Every line with the string "goblet" in it belongs in your answer, so copy them all from the data.

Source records
· · · · ·

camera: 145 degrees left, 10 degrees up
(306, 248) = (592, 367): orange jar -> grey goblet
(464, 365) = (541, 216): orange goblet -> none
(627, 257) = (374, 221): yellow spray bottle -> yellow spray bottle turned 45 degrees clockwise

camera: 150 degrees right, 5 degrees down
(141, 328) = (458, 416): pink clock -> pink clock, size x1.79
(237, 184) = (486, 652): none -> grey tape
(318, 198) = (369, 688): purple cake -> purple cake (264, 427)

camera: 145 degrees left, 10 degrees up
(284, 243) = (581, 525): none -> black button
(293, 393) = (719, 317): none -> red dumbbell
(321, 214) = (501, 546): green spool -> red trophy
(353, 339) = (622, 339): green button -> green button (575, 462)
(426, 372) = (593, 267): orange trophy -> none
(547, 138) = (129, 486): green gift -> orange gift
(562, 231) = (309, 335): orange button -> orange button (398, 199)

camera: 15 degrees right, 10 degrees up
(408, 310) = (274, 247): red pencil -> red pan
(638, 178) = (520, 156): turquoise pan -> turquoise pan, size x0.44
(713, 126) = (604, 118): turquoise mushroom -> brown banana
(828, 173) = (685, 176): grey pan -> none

· · · · ·

* [EXERCISE OUTPUT]:
(306, 248) = (592, 367): orange jar -> grey goblet
(464, 365) = (541, 216): orange goblet -> none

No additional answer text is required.